(Records from a dataset)
──────────────────────────────

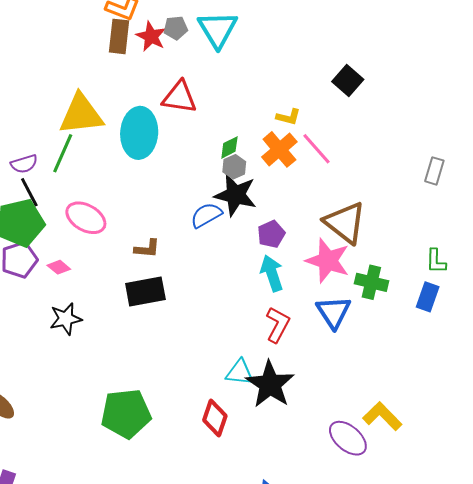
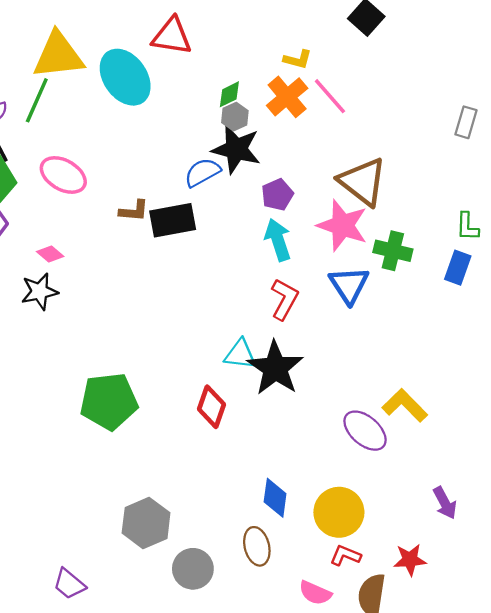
cyan ellipse: (139, 133) -> (125, 77), turned -39
pink diamond: (59, 267) -> (50, 254), moved
black rectangle: (145, 292) -> (173, 220), moved

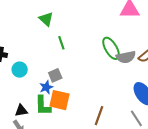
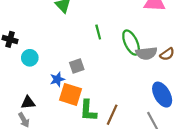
green line: (61, 43) -> (98, 32), moved
gray square: (55, 75) -> (77, 66), moved
green L-shape: (43, 106) -> (88, 111), moved

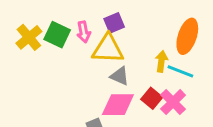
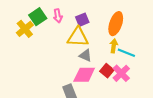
pink arrow: (84, 32) -> (58, 16), moved
green square: (57, 35) -> (38, 17), moved, turned 30
orange ellipse: (187, 36) -> (116, 24), moved

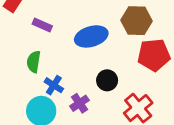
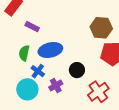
blue ellipse: (91, 36) -> (50, 50), moved

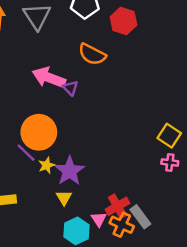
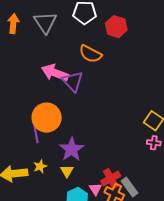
purple triangle: (70, 88) -> (73, 81), size x1.6
purple line: (26, 153) -> (36, 134), turned 36
yellow star: (47, 165) -> (40, 166), moved

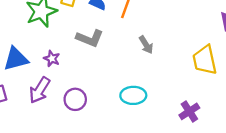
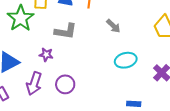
purple star: (52, 59) -> (46, 55), moved
cyan ellipse: (133, 95) -> (126, 60), moved

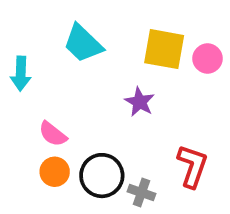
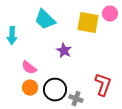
pink circle: (208, 59) -> (110, 14), moved
purple star: (140, 102) -> (64, 51), moved

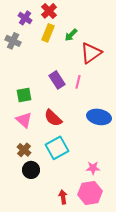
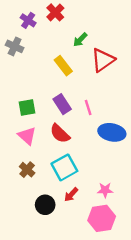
yellow rectangle: (48, 33) -> (63, 66), moved, turned -60
purple rectangle: (57, 80) -> (62, 104), moved
pink line: (78, 82) -> (88, 107), moved, turned -32
black circle: (31, 170) -> (45, 205), moved
red arrow: (63, 197) -> (71, 195), moved, turned -128

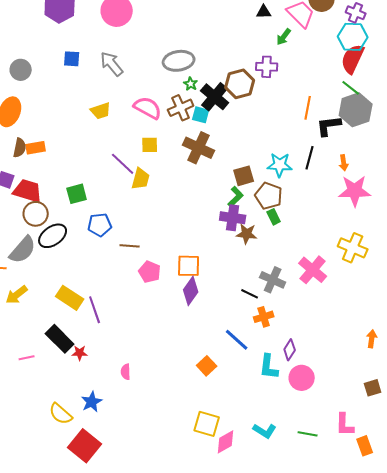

──────────────────────────────

#### About this task:
Set down, exactly as written above, each line from the one with "orange ellipse: (187, 36) -> (116, 24), moved" through the one with "pink line: (78, 82)", and skip the pictures.

#### Answer space:
orange ellipse: (187, 36) -> (116, 24), moved

blue ellipse: (91, 36) -> (50, 50), moved

purple triangle: (70, 88) -> (73, 81), size x1.6
purple line: (26, 153) -> (36, 134), turned 36
yellow star: (47, 165) -> (40, 166), moved

purple star: (52, 59) -> (46, 55), moved
cyan ellipse: (133, 95) -> (126, 60), moved

pink circle: (208, 59) -> (110, 14), moved
purple star: (140, 102) -> (64, 51), moved

yellow rectangle: (48, 33) -> (63, 66), moved, turned -60
purple rectangle: (57, 80) -> (62, 104), moved
pink line: (78, 82) -> (88, 107), moved, turned -32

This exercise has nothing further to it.